## Exercise instructions:
Set down exactly the stretch of lines below that opens at the line containing "school desk: (1103, 452)" and continues through the last line of the entries, and nothing else.

=== Materials provided ===

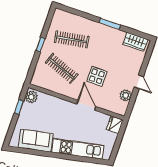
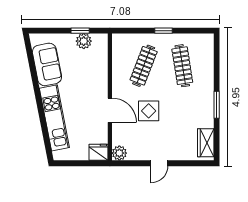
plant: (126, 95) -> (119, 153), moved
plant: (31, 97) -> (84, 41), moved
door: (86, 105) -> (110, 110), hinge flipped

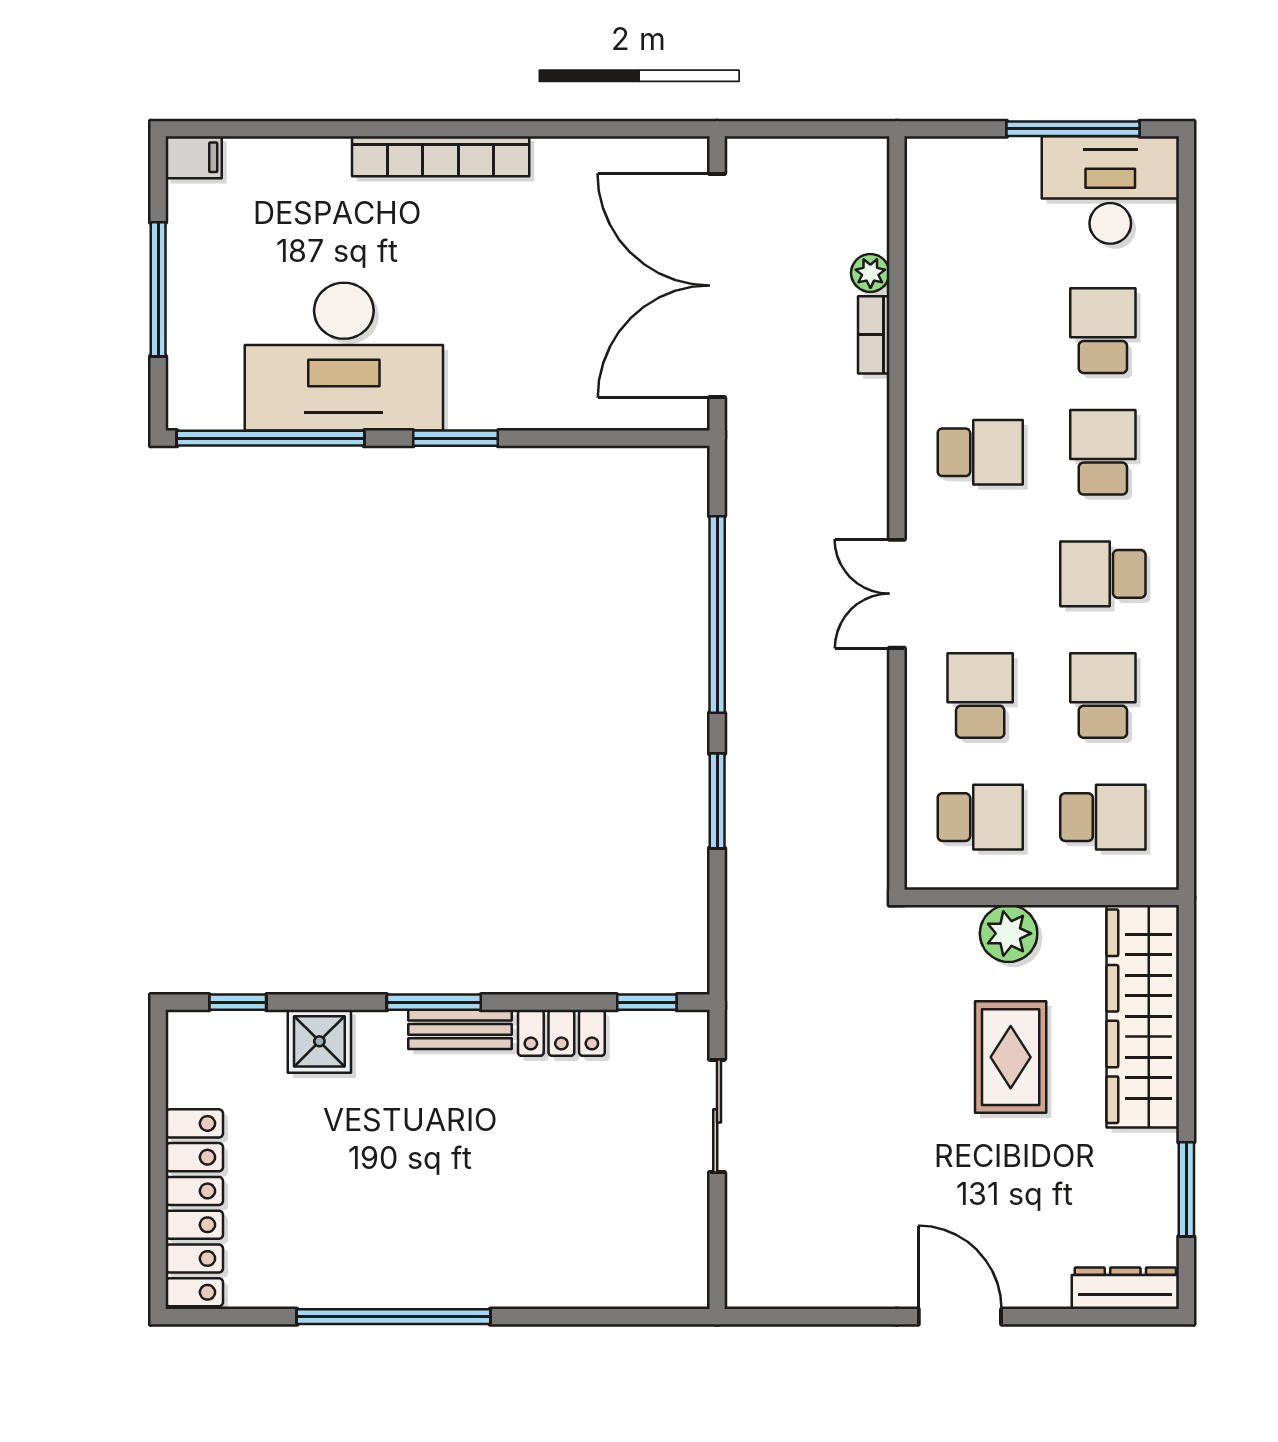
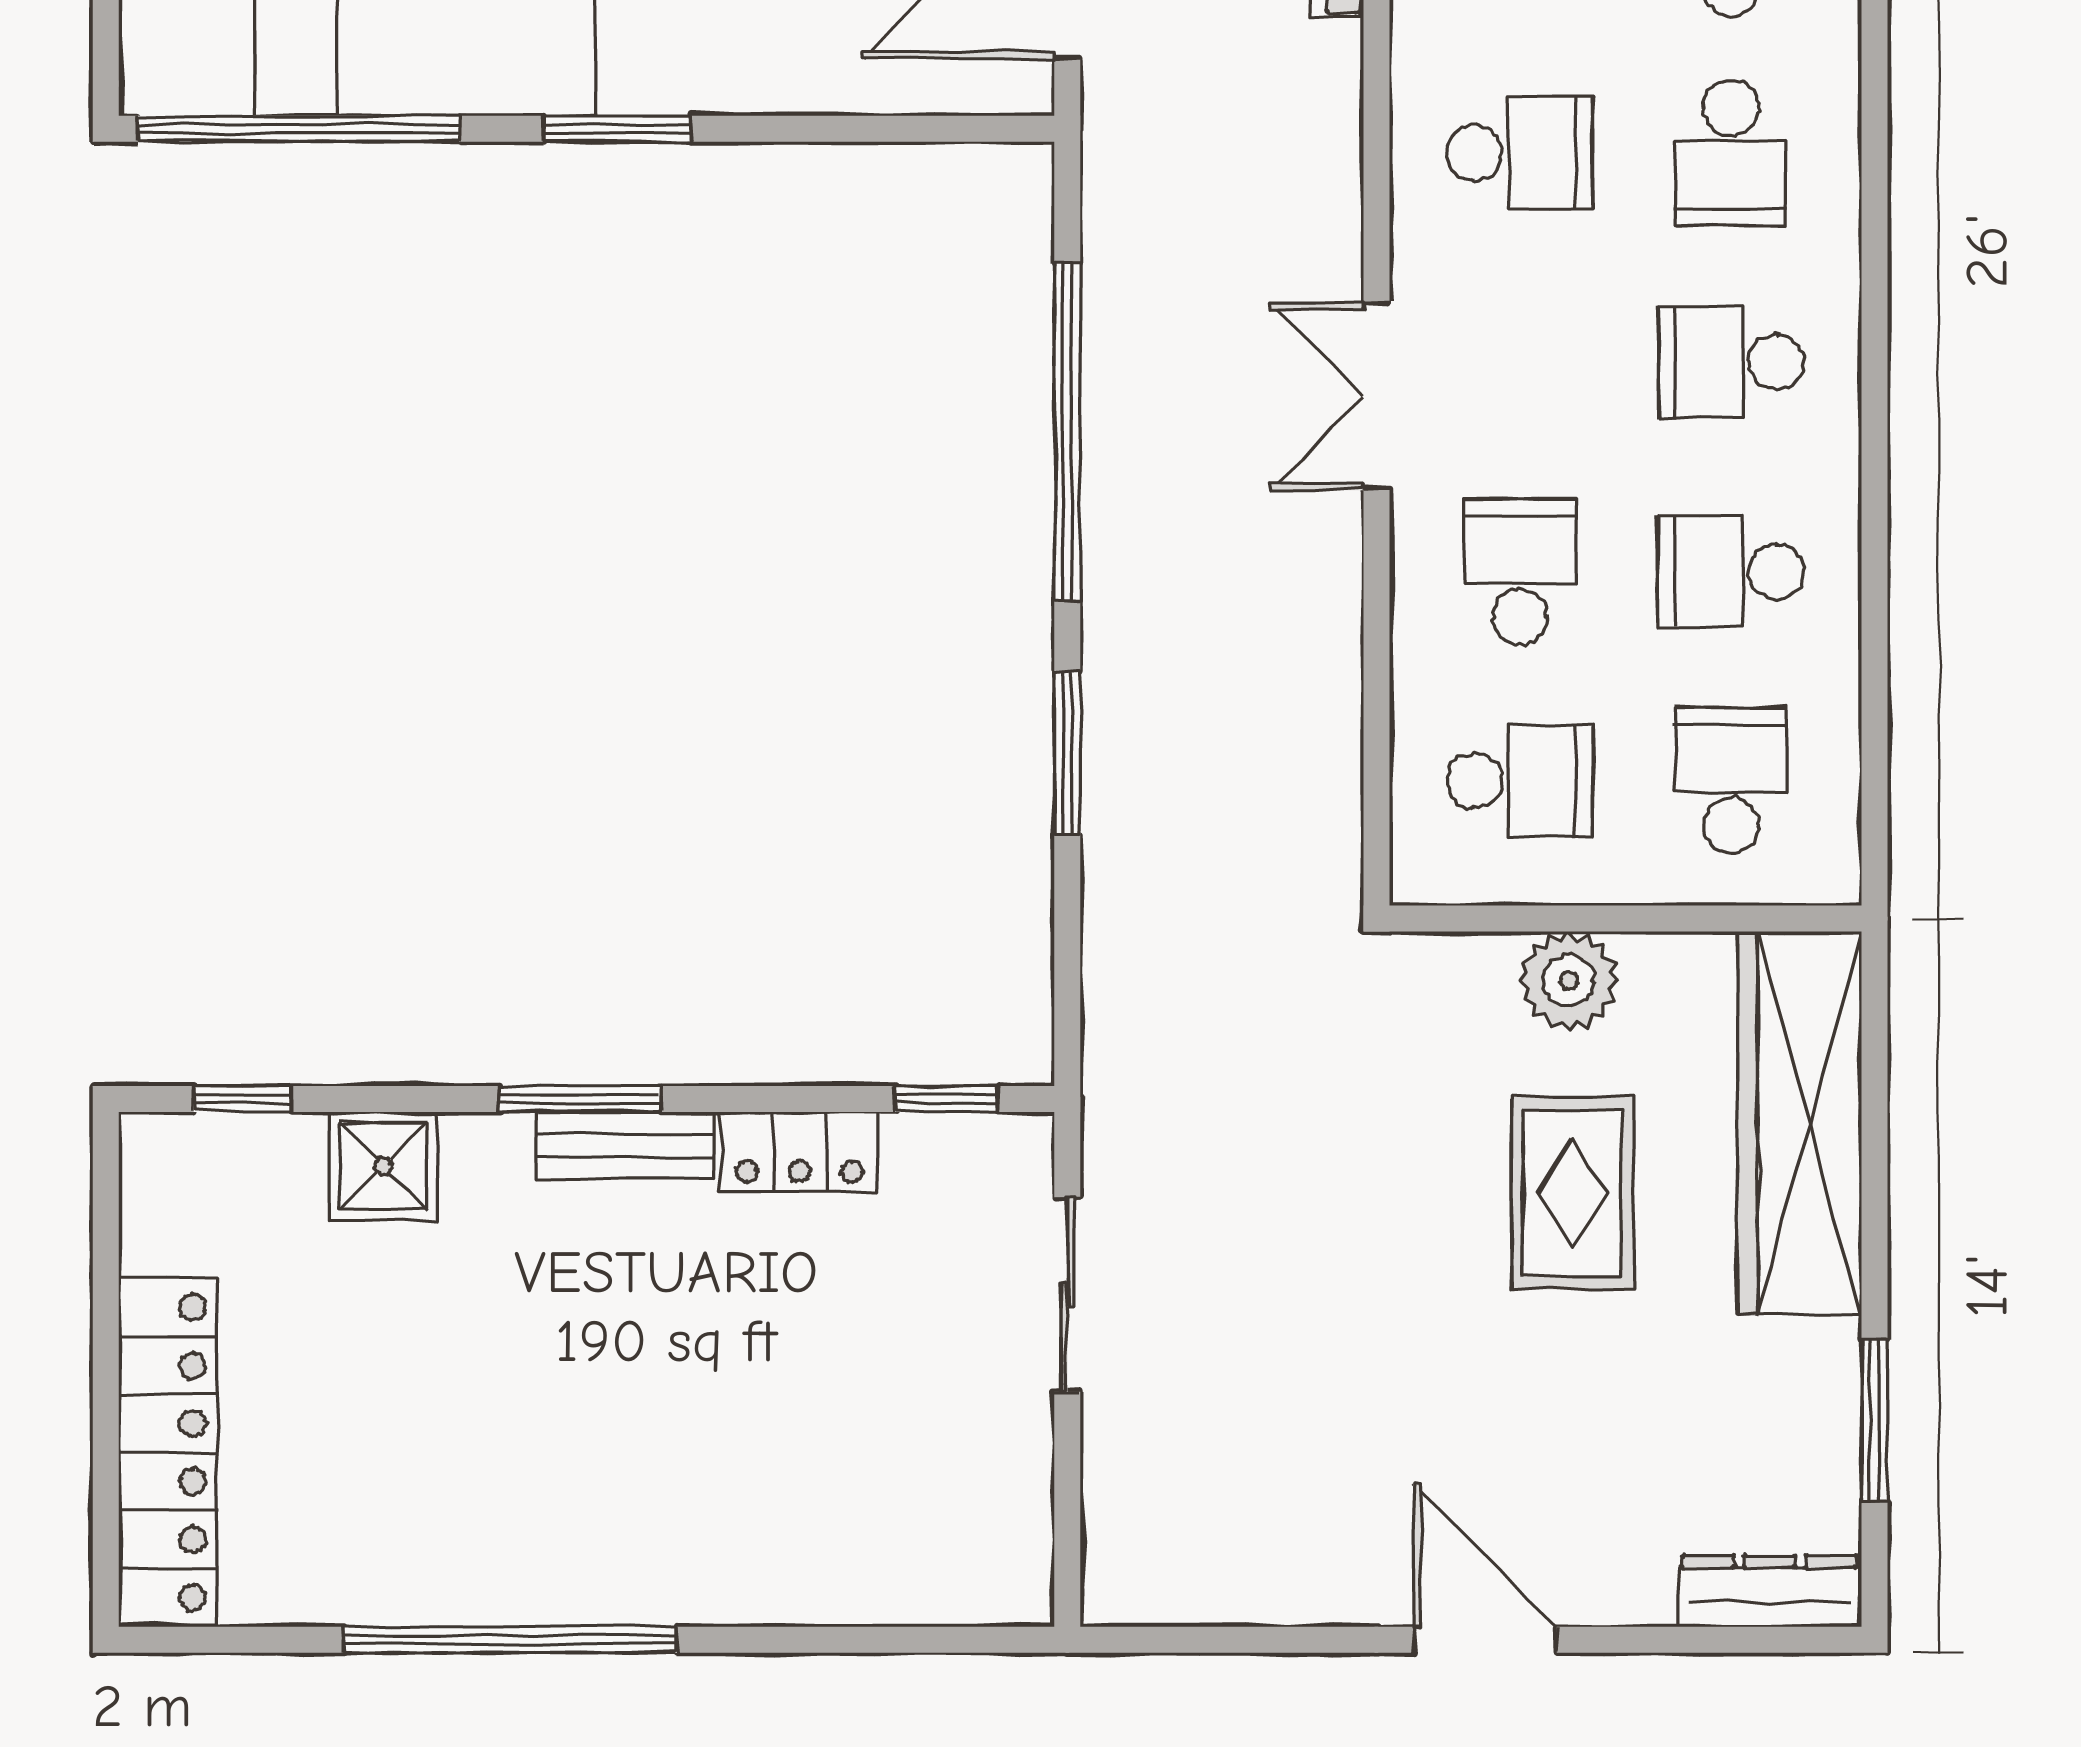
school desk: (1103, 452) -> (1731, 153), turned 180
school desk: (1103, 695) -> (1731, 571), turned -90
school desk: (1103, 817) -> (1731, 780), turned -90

===

## Output:
school desk: (1103, 452) -> (1731, 153), turned 180
school desk: (1103, 695) -> (1731, 571), turned -90
school desk: (1103, 817) -> (1731, 780), turned -90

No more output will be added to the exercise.